[Collected data]

## Start

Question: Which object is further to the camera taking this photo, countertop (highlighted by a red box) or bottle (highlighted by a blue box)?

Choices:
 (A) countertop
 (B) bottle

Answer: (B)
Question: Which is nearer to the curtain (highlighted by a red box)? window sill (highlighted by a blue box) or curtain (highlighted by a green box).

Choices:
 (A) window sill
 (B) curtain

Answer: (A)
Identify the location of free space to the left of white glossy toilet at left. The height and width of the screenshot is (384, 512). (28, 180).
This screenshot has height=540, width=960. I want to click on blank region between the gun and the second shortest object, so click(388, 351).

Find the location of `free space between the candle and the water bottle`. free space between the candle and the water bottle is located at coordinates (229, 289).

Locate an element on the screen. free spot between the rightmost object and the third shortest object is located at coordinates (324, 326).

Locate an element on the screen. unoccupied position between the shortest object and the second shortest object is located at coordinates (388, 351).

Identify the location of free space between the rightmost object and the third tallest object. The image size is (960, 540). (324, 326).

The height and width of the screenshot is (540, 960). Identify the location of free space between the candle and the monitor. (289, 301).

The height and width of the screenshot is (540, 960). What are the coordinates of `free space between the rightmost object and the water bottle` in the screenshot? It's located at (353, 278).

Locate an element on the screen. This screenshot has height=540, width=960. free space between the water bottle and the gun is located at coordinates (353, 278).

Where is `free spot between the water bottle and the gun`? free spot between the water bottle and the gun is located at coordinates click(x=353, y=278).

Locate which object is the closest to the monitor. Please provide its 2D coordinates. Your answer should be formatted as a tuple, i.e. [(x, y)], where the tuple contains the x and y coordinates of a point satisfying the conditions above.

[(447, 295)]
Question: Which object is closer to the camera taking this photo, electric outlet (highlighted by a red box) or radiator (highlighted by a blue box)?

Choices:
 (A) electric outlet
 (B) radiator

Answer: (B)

## End

== OBJECTIVE ==
Count the lines of the entries above that contain the word "bottle". State only the resulting number.

== FULL ANSWER ==
6